# WHAT IS EXPECTED
In the lines below, look for "switch". Copy each line where it appears.

# INFORMATION GIVEN
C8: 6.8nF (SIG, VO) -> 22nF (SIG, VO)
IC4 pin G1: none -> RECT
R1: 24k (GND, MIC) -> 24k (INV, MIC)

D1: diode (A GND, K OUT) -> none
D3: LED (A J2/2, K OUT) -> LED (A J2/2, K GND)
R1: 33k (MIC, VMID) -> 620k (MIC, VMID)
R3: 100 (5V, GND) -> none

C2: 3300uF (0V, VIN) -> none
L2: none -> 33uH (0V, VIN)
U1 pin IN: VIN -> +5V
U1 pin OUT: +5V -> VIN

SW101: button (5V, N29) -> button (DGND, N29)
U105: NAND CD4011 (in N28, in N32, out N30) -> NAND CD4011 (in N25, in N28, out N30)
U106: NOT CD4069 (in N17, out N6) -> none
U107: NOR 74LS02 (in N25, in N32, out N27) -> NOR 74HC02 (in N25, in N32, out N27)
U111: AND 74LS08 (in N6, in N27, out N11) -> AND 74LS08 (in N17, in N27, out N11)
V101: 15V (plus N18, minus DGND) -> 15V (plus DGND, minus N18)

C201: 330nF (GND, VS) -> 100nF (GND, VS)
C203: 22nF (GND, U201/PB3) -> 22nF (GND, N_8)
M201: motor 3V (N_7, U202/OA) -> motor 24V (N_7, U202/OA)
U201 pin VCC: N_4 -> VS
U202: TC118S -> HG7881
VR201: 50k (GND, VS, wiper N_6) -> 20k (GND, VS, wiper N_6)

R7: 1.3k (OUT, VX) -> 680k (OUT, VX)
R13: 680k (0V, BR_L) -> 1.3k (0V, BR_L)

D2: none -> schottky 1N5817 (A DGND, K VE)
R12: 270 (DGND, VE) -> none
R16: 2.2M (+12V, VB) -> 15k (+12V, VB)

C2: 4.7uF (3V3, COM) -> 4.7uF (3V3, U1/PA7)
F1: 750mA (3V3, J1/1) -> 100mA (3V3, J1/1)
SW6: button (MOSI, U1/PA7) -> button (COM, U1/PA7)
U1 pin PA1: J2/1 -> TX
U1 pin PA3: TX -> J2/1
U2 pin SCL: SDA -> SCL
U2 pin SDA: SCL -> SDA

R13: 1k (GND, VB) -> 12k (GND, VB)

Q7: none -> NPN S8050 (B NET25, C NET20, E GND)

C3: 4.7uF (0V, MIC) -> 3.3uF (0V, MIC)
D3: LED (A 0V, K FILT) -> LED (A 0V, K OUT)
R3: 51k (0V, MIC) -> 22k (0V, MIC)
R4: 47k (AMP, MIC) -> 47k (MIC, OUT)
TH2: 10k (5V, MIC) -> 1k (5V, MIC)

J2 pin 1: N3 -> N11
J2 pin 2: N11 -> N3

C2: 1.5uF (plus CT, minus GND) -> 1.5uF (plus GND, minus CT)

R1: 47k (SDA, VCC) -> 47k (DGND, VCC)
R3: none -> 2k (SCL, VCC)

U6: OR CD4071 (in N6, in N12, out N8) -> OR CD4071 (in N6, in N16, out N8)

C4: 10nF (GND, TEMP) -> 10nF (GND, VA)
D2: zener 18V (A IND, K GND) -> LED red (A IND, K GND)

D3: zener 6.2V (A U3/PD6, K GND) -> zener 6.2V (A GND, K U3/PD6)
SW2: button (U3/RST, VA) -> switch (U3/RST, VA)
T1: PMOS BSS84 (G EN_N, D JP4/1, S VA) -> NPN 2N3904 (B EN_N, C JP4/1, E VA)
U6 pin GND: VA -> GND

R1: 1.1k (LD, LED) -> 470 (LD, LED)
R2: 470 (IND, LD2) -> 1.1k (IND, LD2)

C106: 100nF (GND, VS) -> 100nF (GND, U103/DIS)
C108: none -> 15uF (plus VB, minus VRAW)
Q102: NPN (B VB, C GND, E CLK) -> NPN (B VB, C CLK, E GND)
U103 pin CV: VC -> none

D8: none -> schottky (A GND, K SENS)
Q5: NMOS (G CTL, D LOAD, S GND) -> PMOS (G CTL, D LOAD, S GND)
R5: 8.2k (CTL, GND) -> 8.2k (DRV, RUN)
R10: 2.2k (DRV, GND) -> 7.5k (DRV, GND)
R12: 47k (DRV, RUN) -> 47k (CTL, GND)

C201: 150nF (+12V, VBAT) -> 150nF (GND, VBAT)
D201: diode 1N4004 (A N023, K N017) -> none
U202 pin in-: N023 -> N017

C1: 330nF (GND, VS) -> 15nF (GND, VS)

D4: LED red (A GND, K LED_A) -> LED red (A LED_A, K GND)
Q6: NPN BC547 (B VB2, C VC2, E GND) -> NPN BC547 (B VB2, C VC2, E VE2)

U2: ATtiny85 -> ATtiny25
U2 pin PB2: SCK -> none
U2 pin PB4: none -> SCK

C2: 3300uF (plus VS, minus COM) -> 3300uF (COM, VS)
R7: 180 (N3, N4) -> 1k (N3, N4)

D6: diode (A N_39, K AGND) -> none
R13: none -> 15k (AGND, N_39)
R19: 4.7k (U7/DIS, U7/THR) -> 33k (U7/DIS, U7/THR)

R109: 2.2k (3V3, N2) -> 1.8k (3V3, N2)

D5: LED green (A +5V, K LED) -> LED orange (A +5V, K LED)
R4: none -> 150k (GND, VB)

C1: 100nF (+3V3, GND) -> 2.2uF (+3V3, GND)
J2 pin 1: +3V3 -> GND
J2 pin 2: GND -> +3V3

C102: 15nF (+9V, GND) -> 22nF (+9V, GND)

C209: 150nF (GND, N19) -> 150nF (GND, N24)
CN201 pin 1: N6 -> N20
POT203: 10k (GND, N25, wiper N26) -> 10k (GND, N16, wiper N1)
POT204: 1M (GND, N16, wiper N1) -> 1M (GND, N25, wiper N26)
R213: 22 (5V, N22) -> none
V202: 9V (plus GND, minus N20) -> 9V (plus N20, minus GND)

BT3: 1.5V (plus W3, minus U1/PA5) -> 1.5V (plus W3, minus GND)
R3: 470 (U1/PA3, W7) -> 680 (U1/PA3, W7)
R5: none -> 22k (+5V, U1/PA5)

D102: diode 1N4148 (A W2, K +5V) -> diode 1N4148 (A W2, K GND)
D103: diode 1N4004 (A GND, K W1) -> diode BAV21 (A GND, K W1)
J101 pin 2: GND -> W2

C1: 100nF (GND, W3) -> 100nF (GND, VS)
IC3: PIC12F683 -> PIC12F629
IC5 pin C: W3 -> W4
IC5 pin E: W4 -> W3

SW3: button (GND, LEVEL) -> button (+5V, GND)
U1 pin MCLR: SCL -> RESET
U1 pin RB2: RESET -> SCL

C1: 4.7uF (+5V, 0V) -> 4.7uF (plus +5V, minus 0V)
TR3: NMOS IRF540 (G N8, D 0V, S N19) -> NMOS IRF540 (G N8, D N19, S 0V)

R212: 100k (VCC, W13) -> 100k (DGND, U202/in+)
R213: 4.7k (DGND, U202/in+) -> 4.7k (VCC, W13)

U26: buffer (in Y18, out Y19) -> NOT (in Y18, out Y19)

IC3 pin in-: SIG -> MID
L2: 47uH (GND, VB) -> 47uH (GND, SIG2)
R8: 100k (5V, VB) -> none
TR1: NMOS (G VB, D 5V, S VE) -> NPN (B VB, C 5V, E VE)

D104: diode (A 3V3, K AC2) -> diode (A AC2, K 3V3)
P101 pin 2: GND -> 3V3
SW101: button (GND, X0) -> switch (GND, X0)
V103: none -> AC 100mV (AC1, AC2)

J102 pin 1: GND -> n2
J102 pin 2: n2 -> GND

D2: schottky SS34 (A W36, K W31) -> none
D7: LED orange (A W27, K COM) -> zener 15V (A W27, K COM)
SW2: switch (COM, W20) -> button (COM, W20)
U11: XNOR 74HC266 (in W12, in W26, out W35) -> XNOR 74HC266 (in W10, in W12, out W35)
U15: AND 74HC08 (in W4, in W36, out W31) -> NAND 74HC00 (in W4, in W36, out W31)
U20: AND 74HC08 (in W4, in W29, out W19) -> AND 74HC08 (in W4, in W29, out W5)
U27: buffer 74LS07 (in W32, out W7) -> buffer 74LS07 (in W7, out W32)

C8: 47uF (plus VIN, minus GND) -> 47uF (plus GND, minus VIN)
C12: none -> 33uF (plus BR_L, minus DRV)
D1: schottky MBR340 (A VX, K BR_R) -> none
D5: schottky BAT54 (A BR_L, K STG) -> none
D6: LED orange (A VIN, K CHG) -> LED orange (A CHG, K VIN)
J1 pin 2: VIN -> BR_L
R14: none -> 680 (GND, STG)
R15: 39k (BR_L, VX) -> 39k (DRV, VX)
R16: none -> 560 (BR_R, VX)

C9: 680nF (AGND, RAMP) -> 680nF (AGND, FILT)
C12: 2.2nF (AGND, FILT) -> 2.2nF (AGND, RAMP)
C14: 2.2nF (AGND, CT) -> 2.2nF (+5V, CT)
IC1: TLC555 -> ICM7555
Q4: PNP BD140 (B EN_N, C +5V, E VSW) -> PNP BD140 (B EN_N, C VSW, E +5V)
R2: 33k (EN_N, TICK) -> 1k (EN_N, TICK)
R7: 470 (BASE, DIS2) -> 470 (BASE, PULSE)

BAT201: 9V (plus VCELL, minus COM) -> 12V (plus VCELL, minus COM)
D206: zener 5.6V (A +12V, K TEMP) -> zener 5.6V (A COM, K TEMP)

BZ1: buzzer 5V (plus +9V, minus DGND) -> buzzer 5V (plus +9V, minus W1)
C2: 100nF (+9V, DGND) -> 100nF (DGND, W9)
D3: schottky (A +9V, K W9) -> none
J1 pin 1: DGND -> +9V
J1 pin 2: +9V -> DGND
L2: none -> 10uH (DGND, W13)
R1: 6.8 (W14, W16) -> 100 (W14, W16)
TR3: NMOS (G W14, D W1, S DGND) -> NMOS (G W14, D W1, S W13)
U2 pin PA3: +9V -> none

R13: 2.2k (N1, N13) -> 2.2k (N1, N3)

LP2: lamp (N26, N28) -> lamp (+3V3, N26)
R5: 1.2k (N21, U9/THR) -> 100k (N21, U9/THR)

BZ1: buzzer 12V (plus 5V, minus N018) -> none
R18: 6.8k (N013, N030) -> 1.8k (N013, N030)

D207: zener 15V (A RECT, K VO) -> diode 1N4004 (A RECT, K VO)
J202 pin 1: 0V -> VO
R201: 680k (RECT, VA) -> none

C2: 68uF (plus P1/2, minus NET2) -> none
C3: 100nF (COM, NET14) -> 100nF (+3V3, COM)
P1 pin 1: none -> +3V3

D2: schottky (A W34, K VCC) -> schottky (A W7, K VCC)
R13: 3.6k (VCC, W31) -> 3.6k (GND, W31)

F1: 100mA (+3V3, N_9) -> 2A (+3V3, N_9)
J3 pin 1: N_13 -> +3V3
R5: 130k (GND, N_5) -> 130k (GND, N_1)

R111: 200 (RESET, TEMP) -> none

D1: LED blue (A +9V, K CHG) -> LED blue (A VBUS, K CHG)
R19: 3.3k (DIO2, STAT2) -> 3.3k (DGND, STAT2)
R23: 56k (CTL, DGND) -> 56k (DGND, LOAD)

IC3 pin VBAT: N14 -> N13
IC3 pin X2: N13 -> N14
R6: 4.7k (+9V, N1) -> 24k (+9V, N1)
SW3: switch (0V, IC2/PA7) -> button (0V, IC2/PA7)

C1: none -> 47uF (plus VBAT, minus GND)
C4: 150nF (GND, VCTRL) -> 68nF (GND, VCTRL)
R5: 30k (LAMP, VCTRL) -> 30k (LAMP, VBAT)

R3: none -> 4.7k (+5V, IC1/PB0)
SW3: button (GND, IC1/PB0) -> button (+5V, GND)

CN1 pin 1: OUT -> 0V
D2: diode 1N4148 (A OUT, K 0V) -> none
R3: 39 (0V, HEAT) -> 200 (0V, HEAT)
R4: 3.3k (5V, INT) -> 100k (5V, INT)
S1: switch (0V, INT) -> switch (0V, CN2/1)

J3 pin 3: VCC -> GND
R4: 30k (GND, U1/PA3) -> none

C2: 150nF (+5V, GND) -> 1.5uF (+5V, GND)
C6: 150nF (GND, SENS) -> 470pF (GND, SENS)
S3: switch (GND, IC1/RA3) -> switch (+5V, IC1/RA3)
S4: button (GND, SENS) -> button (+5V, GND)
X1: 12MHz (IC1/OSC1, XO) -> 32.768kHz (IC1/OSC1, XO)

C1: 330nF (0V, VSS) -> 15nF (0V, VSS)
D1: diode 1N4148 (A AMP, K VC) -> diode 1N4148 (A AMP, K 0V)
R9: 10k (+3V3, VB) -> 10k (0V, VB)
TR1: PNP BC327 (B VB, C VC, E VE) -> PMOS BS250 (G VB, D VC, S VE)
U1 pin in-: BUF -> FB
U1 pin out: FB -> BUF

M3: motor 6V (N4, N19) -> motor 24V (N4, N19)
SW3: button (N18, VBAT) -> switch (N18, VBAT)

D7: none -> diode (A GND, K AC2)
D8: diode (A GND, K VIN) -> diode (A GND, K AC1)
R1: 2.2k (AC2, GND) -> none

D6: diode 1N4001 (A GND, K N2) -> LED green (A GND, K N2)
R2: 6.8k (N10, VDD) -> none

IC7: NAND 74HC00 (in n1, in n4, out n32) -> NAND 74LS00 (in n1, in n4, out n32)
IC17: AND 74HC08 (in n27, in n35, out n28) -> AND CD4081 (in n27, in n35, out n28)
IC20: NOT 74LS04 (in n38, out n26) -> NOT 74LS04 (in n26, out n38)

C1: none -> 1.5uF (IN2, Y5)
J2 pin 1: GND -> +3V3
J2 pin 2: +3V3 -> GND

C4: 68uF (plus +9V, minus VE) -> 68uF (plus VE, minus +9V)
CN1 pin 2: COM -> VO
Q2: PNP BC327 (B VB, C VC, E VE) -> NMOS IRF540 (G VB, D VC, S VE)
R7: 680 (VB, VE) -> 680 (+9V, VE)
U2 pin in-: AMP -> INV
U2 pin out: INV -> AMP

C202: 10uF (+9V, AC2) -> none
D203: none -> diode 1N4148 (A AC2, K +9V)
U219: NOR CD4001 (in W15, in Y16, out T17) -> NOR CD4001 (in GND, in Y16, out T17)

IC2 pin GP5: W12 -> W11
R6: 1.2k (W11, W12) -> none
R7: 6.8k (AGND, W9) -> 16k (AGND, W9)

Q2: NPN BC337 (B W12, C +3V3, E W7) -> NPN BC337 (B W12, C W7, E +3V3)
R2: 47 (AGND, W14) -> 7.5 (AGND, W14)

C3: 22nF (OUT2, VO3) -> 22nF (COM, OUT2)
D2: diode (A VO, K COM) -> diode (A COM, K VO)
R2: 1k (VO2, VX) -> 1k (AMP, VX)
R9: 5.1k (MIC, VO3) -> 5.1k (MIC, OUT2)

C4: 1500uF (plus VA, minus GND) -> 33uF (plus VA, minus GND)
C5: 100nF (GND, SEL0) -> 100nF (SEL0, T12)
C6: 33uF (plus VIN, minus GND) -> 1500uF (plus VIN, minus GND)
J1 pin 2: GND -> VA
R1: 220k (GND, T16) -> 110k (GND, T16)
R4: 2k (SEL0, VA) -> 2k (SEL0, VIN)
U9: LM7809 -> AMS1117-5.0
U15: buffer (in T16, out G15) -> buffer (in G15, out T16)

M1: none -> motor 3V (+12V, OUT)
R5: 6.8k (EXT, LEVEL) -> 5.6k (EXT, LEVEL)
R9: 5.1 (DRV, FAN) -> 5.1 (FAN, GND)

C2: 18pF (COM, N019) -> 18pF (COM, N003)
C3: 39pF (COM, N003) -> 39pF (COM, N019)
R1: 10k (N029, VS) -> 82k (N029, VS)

# TASK SOLUTION
SW2: button (U3/RST, VA) -> switch (U3/RST, VA)
SW101: button (GND, X0) -> switch (GND, X0)
SW2: switch (COM, W20) -> button (COM, W20)
SW3: switch (0V, IC2/PA7) -> button (0V, IC2/PA7)
S1: switch (0V, INT) -> switch (0V, CN2/1)
S3: switch (GND, IC1/RA3) -> switch (+5V, IC1/RA3)
SW3: button (N18, VBAT) -> switch (N18, VBAT)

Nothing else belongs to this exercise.